=== Begin Enclosure ===
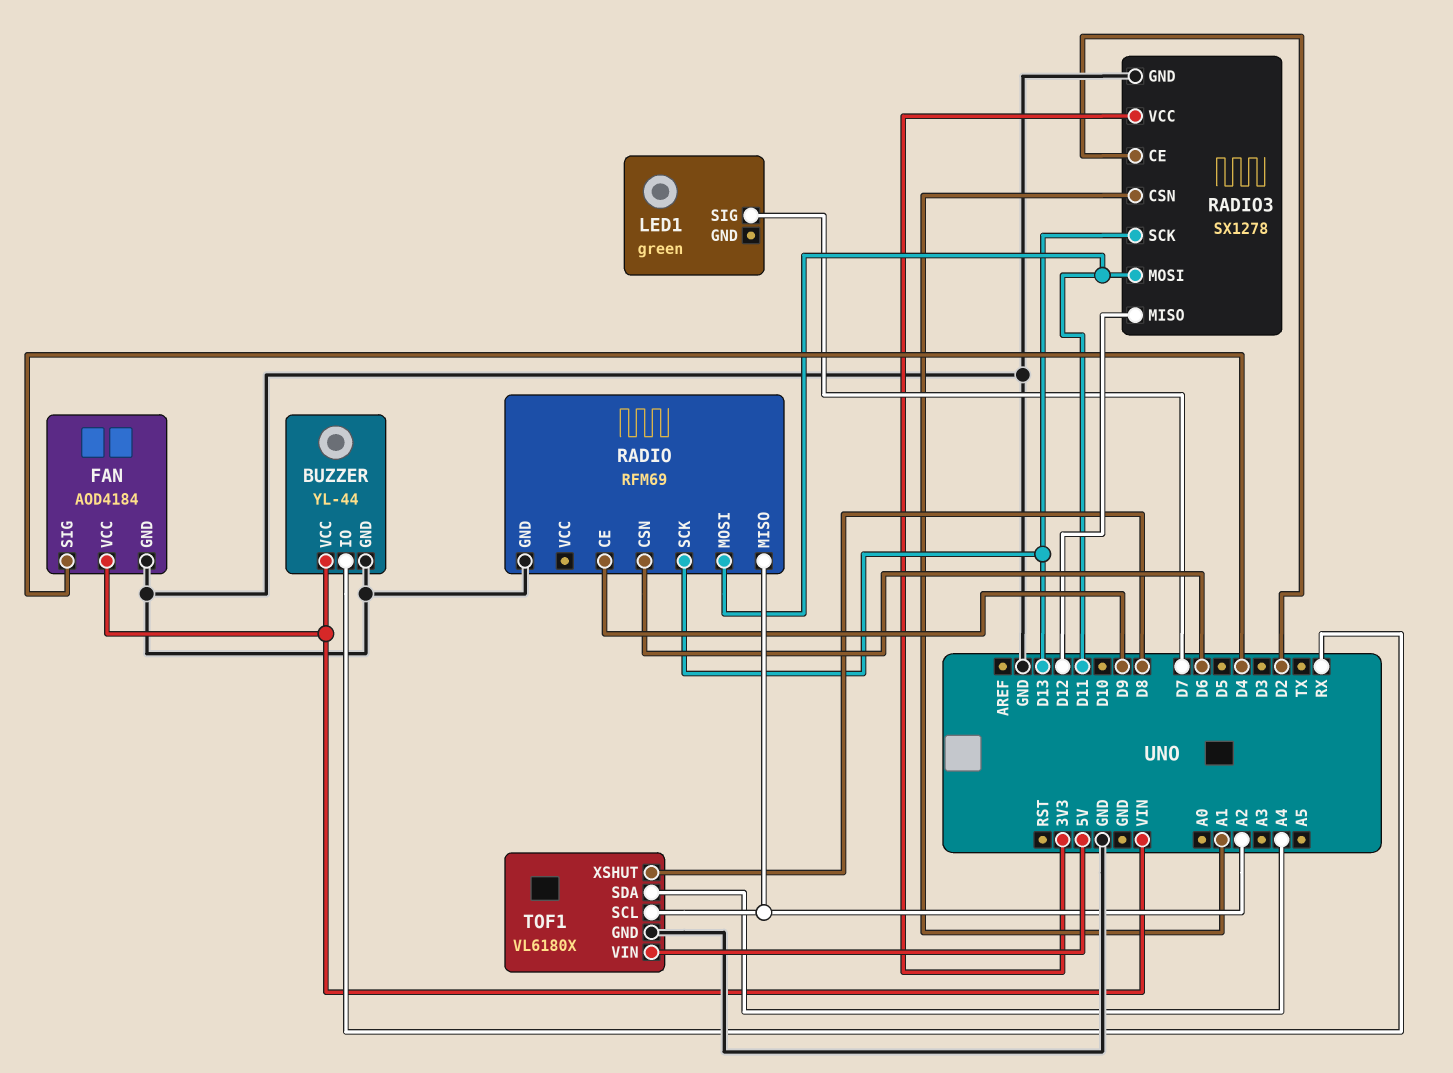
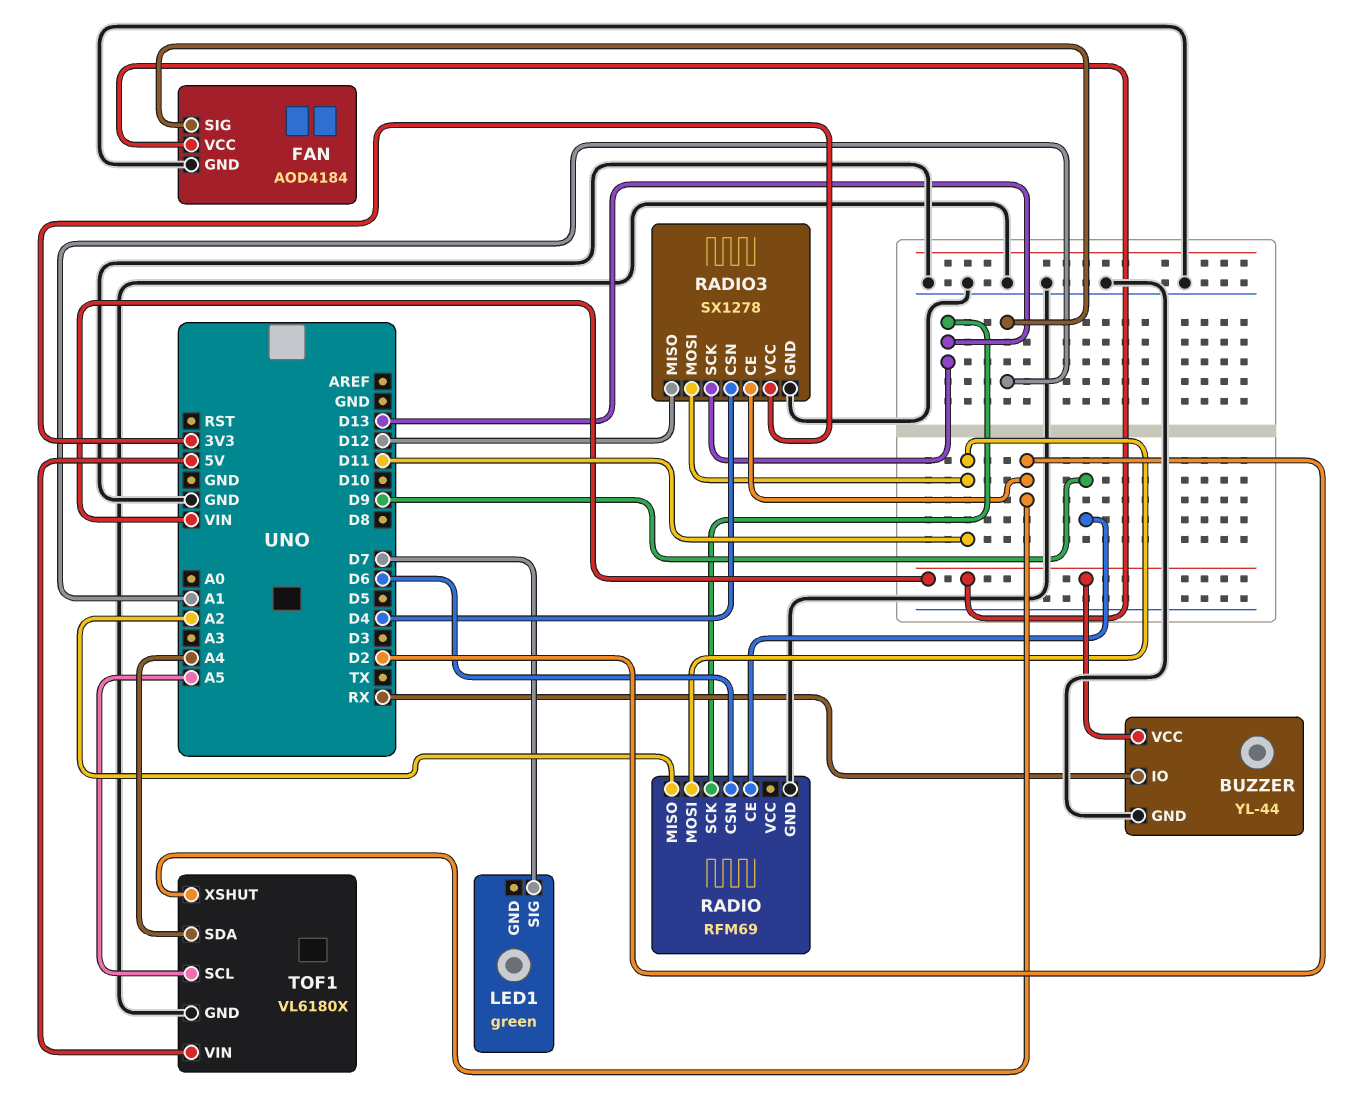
FAN pin SIG: D4 -> A1
RADIO3 pin CSN: A1 -> D4
TOF1 pin SCL: A2 -> A5
TOF1 pin XSHUT: D8 -> D2

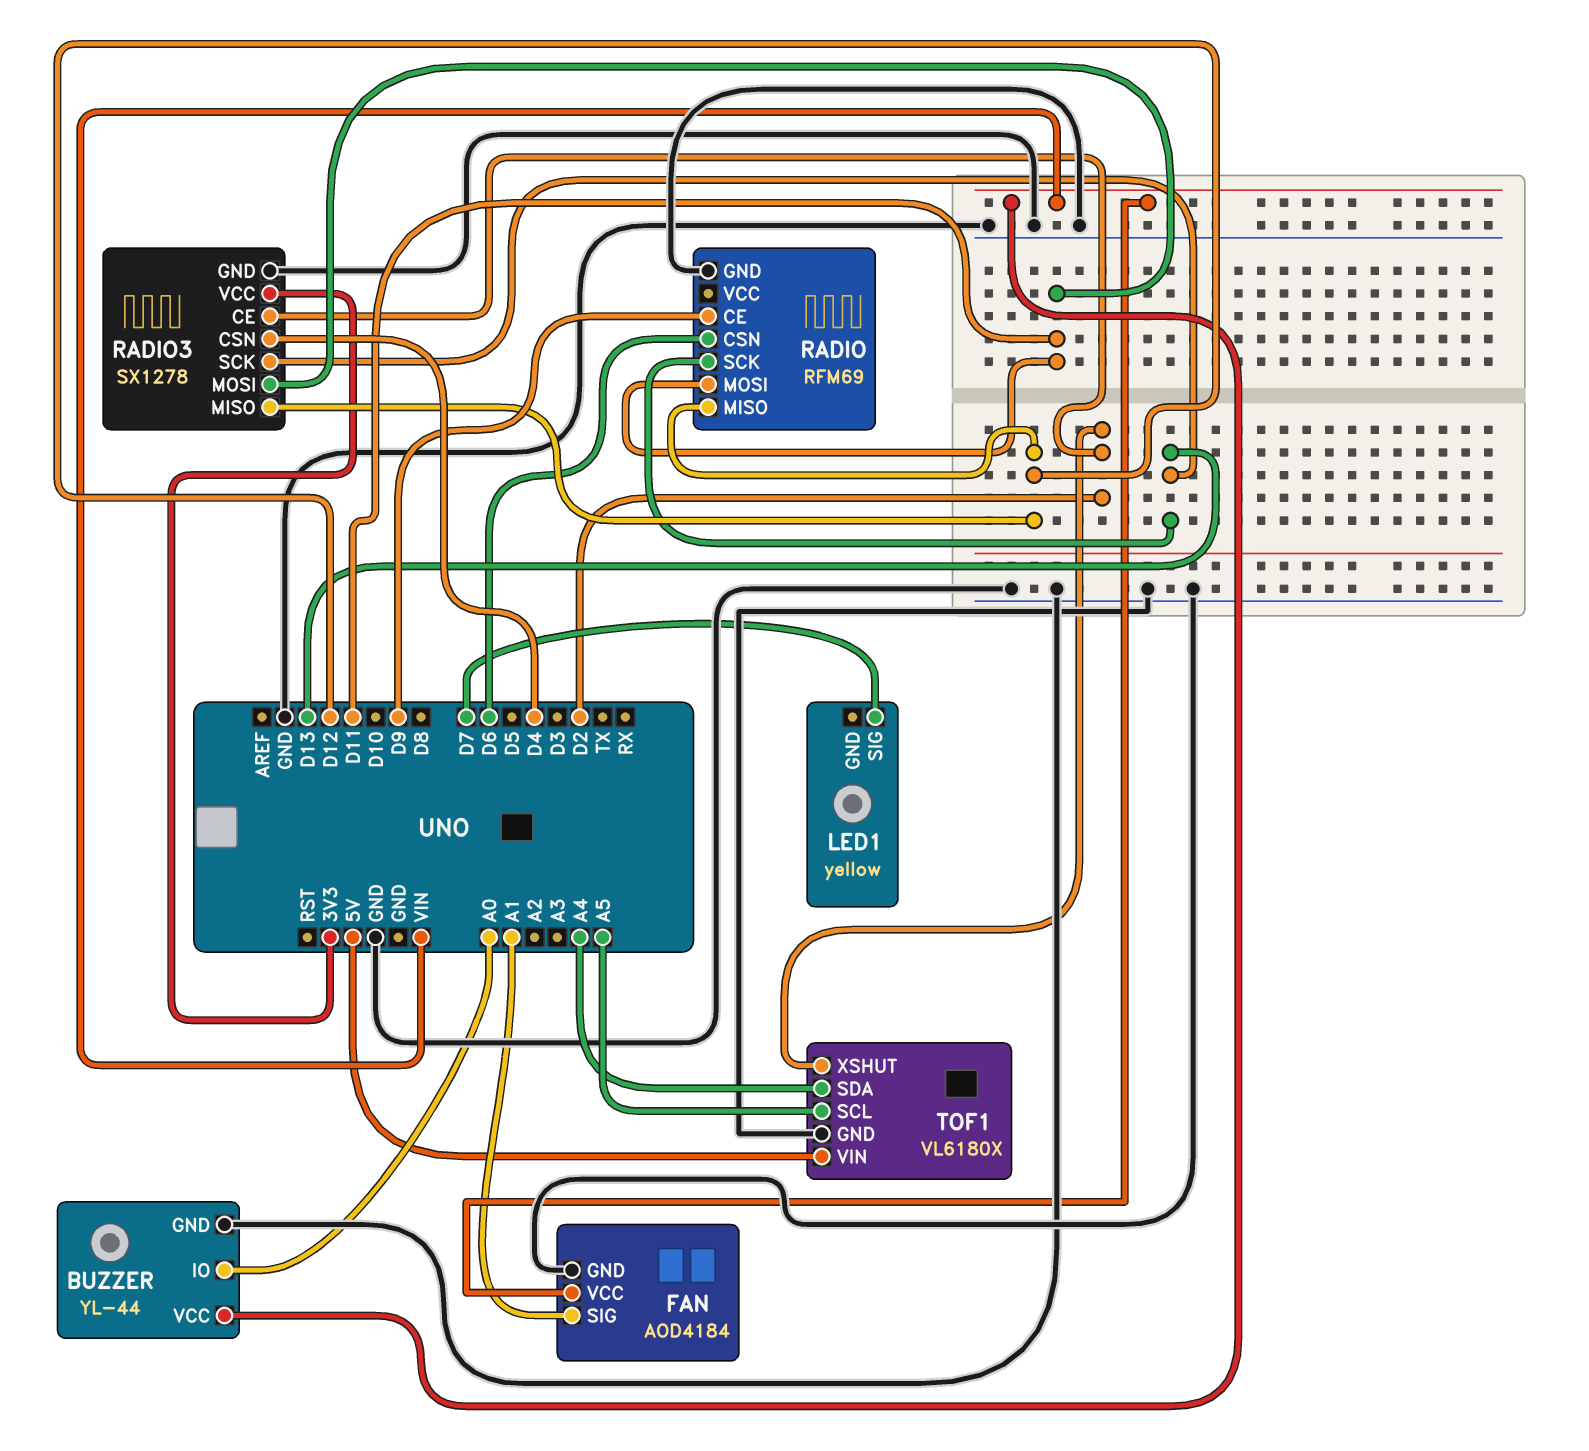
BUZZER pin IO: RX -> A0
LED1: green -> yellow
RADIO pin MISO: A2 -> D12

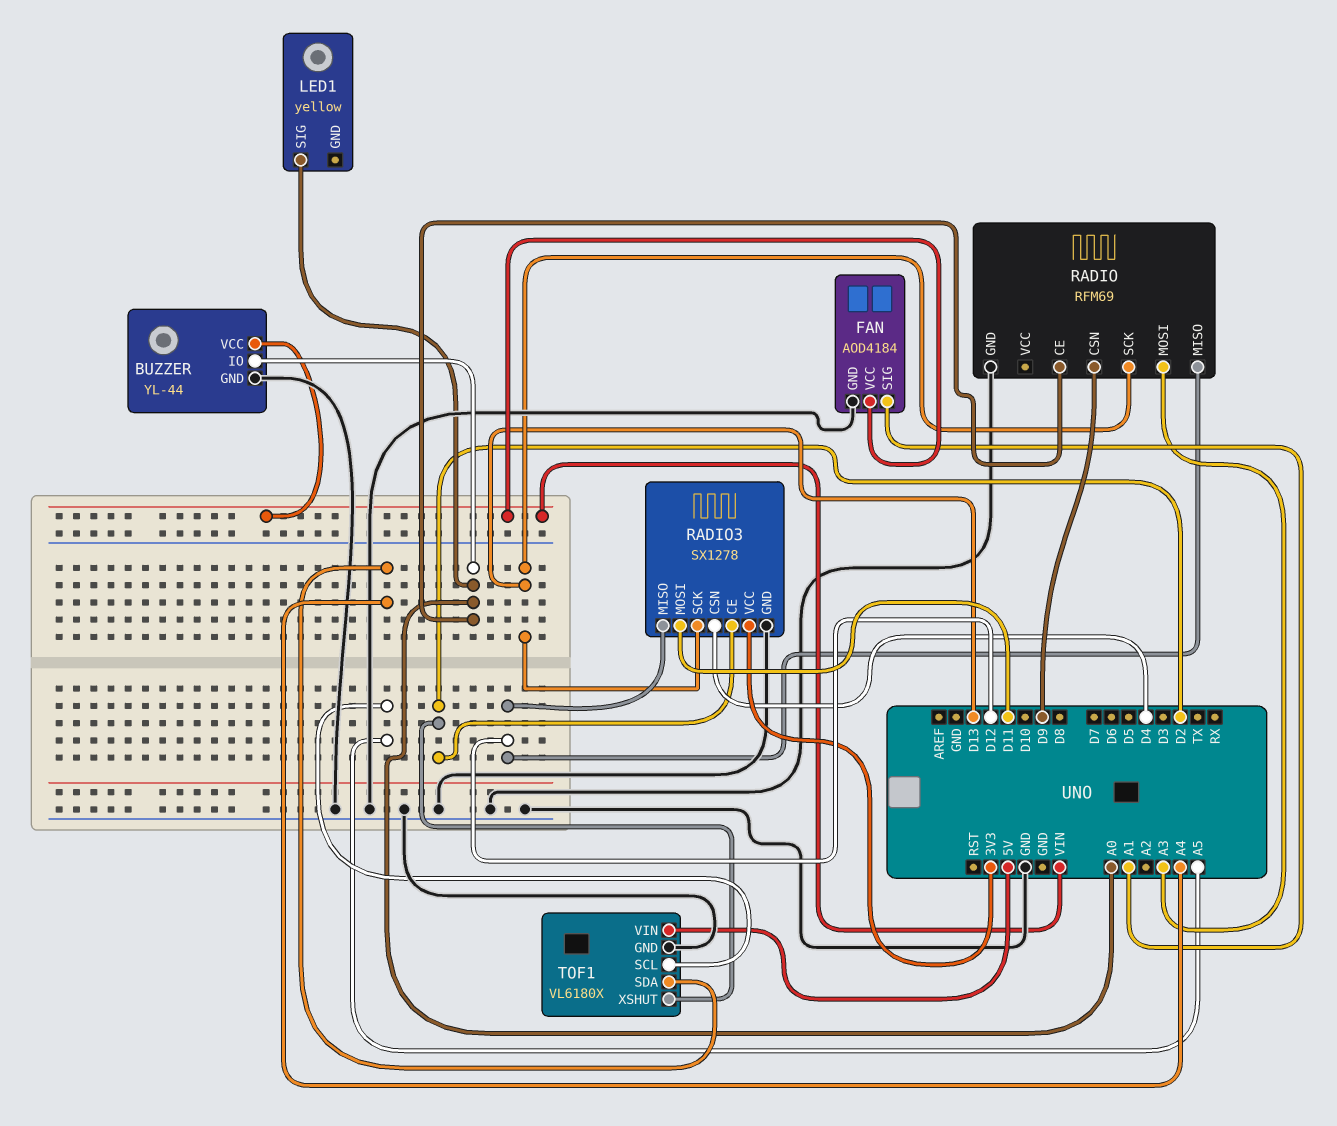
LED1 pin SIG: D7 -> A0
RADIO pin CE: D9 -> A0
RADIO pin CSN: D6 -> D9
RADIO pin MOSI: D11 -> A3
=== End Enclosure ===
» EXERCISE DETAILS
Beginning with the line that contains "TOF1 pin XSHUT: D8 -> D2", output every line down to the last line of the entries above exactly as written, apart from the pictures.

» RESULT OF THIS TASK
TOF1 pin XSHUT: D8 -> D2

BUZZER pin IO: RX -> A0
LED1: green -> yellow
RADIO pin MISO: A2 -> D12

LED1 pin SIG: D7 -> A0
RADIO pin CE: D9 -> A0
RADIO pin CSN: D6 -> D9
RADIO pin MOSI: D11 -> A3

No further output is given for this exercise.